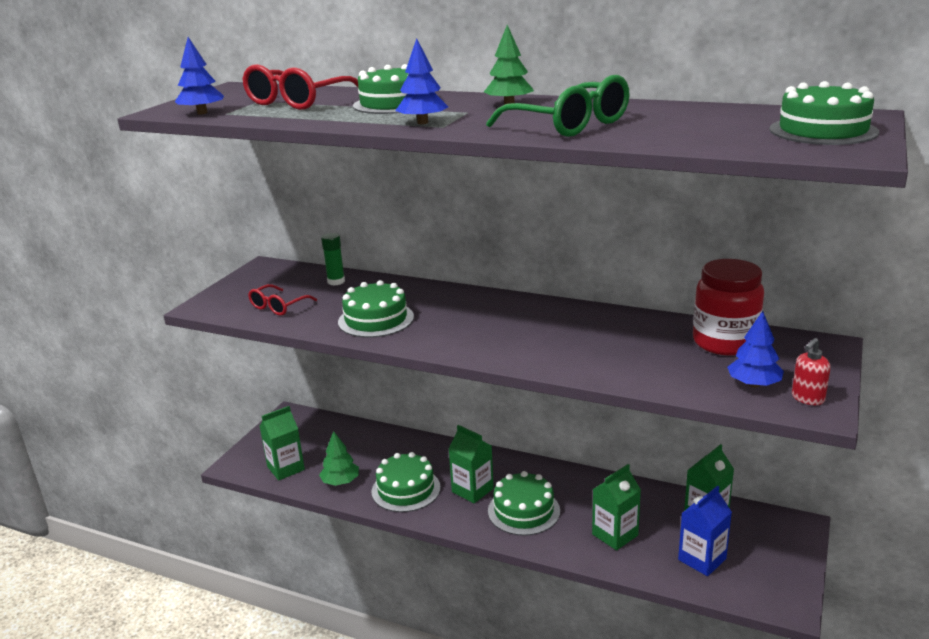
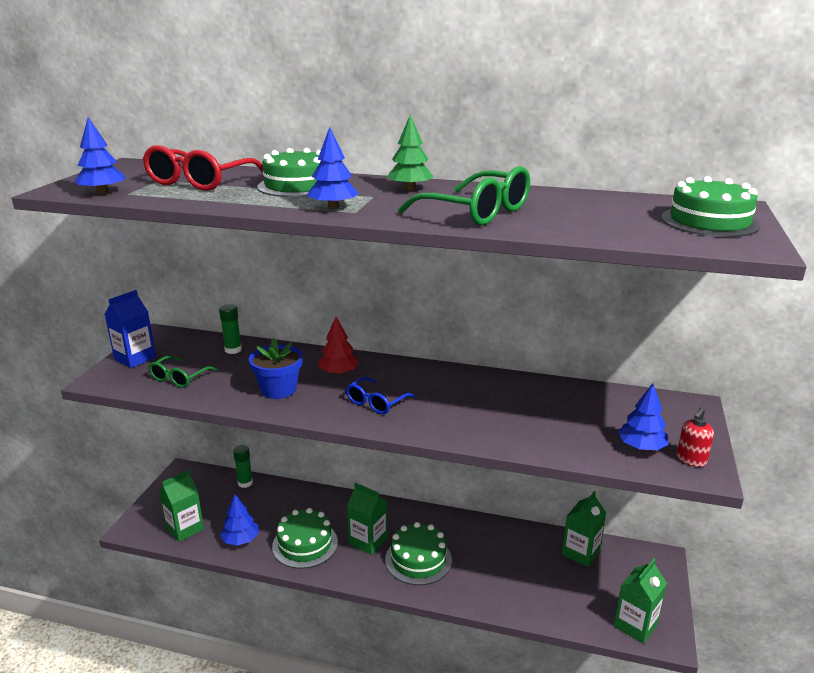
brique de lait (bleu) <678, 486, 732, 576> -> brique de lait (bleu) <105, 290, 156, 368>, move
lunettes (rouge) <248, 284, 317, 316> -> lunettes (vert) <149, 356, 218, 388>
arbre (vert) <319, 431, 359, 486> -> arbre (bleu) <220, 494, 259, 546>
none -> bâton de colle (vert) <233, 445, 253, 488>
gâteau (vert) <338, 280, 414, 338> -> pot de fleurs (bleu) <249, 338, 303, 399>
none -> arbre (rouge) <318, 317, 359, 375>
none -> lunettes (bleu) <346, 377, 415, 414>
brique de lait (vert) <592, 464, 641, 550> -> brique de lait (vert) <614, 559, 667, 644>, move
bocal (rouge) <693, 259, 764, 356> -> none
++++++++++++++++++++
→ **What this task involves**:
An exact copy of each entry is required, minus the pictures.

→ **Task solution**:
brique de lait (bleu) <678, 486, 732, 576> -> brique de lait (bleu) <105, 290, 156, 368>, move
lunettes (rouge) <248, 284, 317, 316> -> lunettes (vert) <149, 356, 218, 388>
arbre (vert) <319, 431, 359, 486> -> arbre (bleu) <220, 494, 259, 546>
none -> bâton de colle (vert) <233, 445, 253, 488>
gâteau (vert) <338, 280, 414, 338> -> pot de fleurs (bleu) <249, 338, 303, 399>
none -> arbre (rouge) <318, 317, 359, 375>
none -> lunettes (bleu) <346, 377, 415, 414>
brique de lait (vert) <592, 464, 641, 550> -> brique de lait (vert) <614, 559, 667, 644>, move
bocal (rouge) <693, 259, 764, 356> -> none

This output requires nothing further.